**Exercise directions**. Where the word "yellow" shows up in a line below, that line is counted. State how many lines are counted, without any other words.

----- Entries supplied

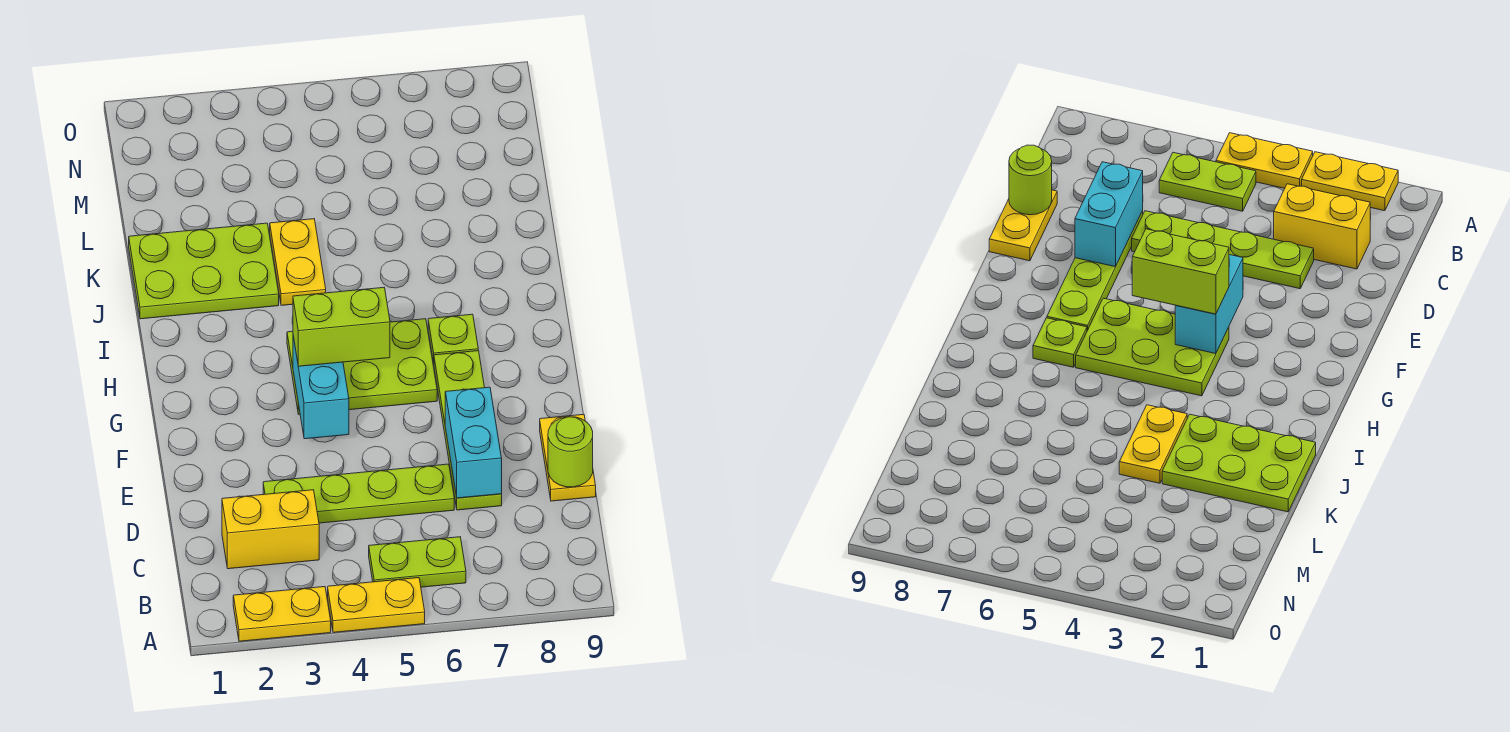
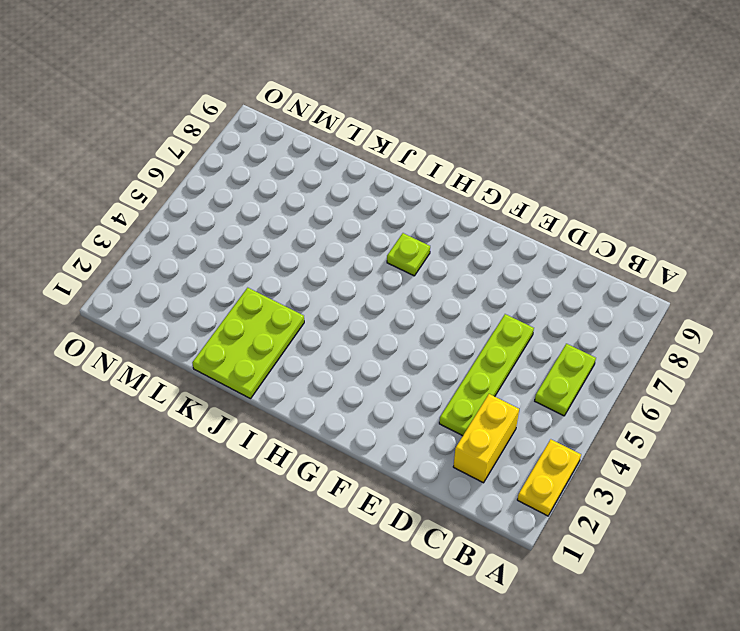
none -> yellow plate A4:A5 level 1
none -> lime plate D7:G7 level 1
none -> yellow plate D9:E9 level 1

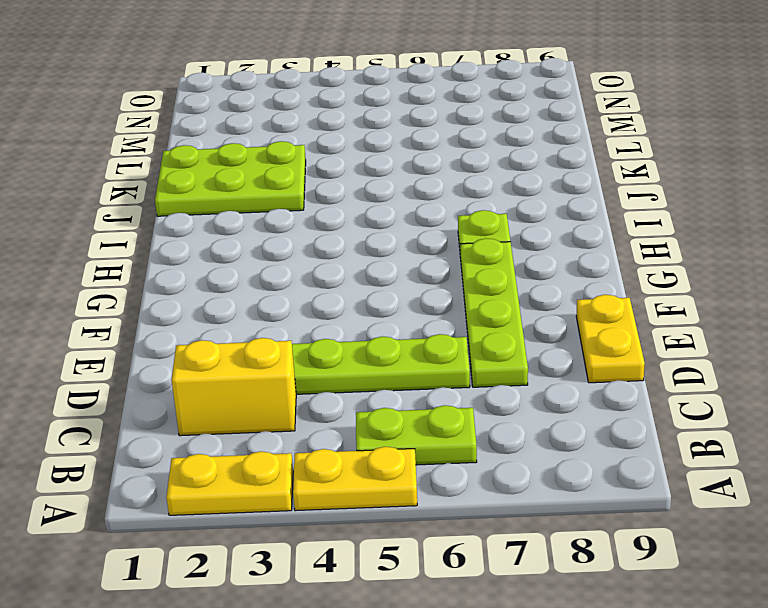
none -> lime plate G4:H6 level 1
none -> yellow plate J4:K4 level 1
none -> cyan brick D7:E7 level 2

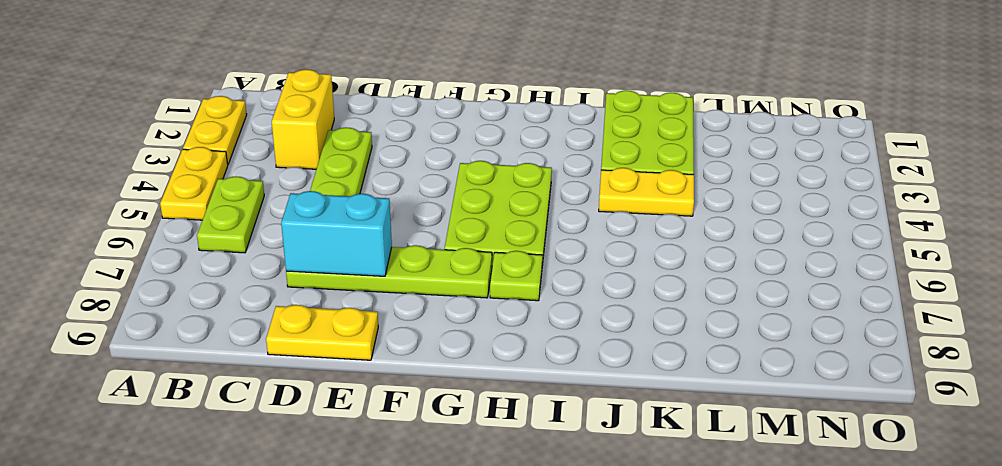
none -> lime round brick D9 level 2
none -> cyan brick F4:G4 level 2
none -> lime brick G4:G5 level 3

----------

**Solution to this problem**. 3